Write out the records below once more, exactly as they stand.

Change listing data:
===============
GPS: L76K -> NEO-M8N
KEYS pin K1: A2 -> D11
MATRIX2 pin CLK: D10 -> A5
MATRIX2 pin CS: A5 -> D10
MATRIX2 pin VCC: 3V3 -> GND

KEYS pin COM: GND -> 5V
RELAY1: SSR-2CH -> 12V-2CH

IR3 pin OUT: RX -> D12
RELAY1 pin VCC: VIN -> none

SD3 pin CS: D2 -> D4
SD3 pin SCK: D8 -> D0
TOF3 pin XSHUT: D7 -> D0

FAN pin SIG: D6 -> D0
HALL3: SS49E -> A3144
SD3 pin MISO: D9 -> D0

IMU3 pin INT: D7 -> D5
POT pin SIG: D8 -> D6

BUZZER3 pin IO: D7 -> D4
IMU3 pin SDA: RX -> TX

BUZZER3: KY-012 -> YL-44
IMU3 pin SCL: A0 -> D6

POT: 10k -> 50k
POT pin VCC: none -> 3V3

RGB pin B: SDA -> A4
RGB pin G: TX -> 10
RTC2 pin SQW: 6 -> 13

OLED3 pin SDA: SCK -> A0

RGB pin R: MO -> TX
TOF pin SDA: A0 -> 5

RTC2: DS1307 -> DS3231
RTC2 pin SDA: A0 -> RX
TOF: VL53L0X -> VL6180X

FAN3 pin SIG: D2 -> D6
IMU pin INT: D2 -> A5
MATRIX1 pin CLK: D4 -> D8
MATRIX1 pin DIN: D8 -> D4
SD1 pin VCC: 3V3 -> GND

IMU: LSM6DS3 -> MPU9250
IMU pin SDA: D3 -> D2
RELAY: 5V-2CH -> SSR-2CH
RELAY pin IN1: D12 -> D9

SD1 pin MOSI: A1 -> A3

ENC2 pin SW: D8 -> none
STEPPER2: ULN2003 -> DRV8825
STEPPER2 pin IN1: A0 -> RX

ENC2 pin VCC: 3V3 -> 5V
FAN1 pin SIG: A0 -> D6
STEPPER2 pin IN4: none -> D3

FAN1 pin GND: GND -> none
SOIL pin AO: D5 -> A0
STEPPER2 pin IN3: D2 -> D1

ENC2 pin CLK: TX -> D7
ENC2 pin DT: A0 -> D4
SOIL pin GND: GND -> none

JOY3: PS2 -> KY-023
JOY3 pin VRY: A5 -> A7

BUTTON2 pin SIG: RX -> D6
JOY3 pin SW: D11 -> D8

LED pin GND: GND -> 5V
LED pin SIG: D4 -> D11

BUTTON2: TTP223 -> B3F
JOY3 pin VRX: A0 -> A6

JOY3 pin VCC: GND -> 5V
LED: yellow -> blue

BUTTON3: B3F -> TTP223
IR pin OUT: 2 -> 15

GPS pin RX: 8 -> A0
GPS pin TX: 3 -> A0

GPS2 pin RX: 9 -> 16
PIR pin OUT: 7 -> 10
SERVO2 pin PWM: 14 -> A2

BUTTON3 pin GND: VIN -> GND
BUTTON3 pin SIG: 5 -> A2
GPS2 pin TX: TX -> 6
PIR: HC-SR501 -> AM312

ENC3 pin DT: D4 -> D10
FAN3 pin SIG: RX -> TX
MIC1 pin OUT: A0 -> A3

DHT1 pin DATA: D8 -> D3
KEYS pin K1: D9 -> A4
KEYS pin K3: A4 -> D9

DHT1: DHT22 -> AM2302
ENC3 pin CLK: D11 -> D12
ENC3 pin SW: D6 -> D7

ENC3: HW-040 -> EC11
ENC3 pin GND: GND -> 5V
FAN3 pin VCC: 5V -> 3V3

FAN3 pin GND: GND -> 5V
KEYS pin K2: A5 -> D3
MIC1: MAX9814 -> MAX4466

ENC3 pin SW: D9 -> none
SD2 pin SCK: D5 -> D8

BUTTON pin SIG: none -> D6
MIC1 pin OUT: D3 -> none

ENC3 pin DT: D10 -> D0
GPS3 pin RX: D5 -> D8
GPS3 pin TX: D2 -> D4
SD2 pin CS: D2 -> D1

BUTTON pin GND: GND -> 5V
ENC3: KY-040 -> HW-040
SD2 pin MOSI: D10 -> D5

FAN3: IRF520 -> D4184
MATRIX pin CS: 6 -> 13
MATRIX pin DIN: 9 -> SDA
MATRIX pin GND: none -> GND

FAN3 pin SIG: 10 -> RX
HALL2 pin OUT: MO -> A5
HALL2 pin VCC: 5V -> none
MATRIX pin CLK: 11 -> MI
===============
▶ [Expected answer]:
GPS: L76K -> NEO-M8N
KEYS pin K1: A2 -> D11
MATRIX2 pin CLK: D10 -> A5
MATRIX2 pin CS: A5 -> D10
MATRIX2 pin VCC: 3V3 -> GND

KEYS pin COM: GND -> 5V
RELAY1: SSR-2CH -> 12V-2CH

IR3 pin OUT: RX -> D12
RELAY1 pin VCC: VIN -> none

SD3 pin CS: D2 -> D4
SD3 pin SCK: D8 -> D0
TOF3 pin XSHUT: D7 -> D0

FAN pin SIG: D6 -> D0
HALL3: SS49E -> A3144
SD3 pin MISO: D9 -> D0

IMU3 pin INT: D7 -> D5
POT pin SIG: D8 -> D6

BUZZER3 pin IO: D7 -> D4
IMU3 pin SDA: RX -> TX

BUZZER3: KY-012 -> YL-44
IMU3 pin SCL: A0 -> D6

POT: 10k -> 50k
POT pin VCC: none -> 3V3

RGB pin B: SDA -> A4
RGB pin G: TX -> 10
RTC2 pin SQW: 6 -> 13

OLED3 pin SDA: SCK -> A0

RGB pin R: MO -> TX
TOF pin SDA: A0 -> 5

RTC2: DS1307 -> DS3231
RTC2 pin SDA: A0 -> RX
TOF: VL53L0X -> VL6180X

FAN3 pin SIG: D2 -> D6
IMU pin INT: D2 -> A5
MATRIX1 pin CLK: D4 -> D8
MATRIX1 pin DIN: D8 -> D4
SD1 pin VCC: 3V3 -> GND

IMU: LSM6DS3 -> MPU9250
IMU pin SDA: D3 -> D2
RELAY: 5V-2CH -> SSR-2CH
RELAY pin IN1: D12 -> D9

SD1 pin MOSI: A1 -> A3

ENC2 pin SW: D8 -> none
STEPPER2: ULN2003 -> DRV8825
STEPPER2 pin IN1: A0 -> RX

ENC2 pin VCC: 3V3 -> 5V
FAN1 pin SIG: A0 -> D6
STEPPER2 pin IN4: none -> D3

FAN1 pin GND: GND -> none
SOIL pin AO: D5 -> A0
STEPPER2 pin IN3: D2 -> D1

ENC2 pin CLK: TX -> D7
ENC2 pin DT: A0 -> D4
SOIL pin GND: GND -> none

JOY3: PS2 -> KY-023
JOY3 pin VRY: A5 -> A7

BUTTON2 pin SIG: RX -> D6
JOY3 pin SW: D11 -> D8

LED pin GND: GND -> 5V
LED pin SIG: D4 -> D11

BUTTON2: TTP223 -> B3F
JOY3 pin VRX: A0 -> A6

JOY3 pin VCC: GND -> 5V
LED: yellow -> blue

BUTTON3: B3F -> TTP223
IR pin OUT: 2 -> 15

GPS pin RX: 8 -> A0
GPS pin TX: 3 -> A0

GPS2 pin RX: 9 -> 16
PIR pin OUT: 7 -> 10
SERVO2 pin PWM: 14 -> A2

BUTTON3 pin GND: VIN -> GND
BUTTON3 pin SIG: 5 -> A2
GPS2 pin TX: TX -> 6
PIR: HC-SR501 -> AM312

ENC3 pin DT: D4 -> D10
FAN3 pin SIG: RX -> TX
MIC1 pin OUT: A0 -> A3

DHT1 pin DATA: D8 -> D3
KEYS pin K1: D9 -> A4
KEYS pin K3: A4 -> D9

DHT1: DHT22 -> AM2302
ENC3 pin CLK: D11 -> D12
ENC3 pin SW: D6 -> D7

ENC3: HW-040 -> EC11
ENC3 pin GND: GND -> 5V
FAN3 pin VCC: 5V -> 3V3

FAN3 pin GND: GND -> 5V
KEYS pin K2: A5 -> D3
MIC1: MAX9814 -> MAX4466

ENC3 pin SW: D9 -> none
SD2 pin SCK: D5 -> D8

BUTTON pin SIG: none -> D6
MIC1 pin OUT: D3 -> none

ENC3 pin DT: D10 -> D0
GPS3 pin RX: D5 -> D8
GPS3 pin TX: D2 -> D4
SD2 pin CS: D2 -> D1

BUTTON pin GND: GND -> 5V
ENC3: KY-040 -> HW-040
SD2 pin MOSI: D10 -> D5

FAN3: IRF520 -> D4184
MATRIX pin CS: 6 -> 13
MATRIX pin DIN: 9 -> SDA
MATRIX pin GND: none -> GND

FAN3 pin SIG: 10 -> RX
HALL2 pin OUT: MO -> A5
HALL2 pin VCC: 5V -> none
MATRIX pin CLK: 11 -> MI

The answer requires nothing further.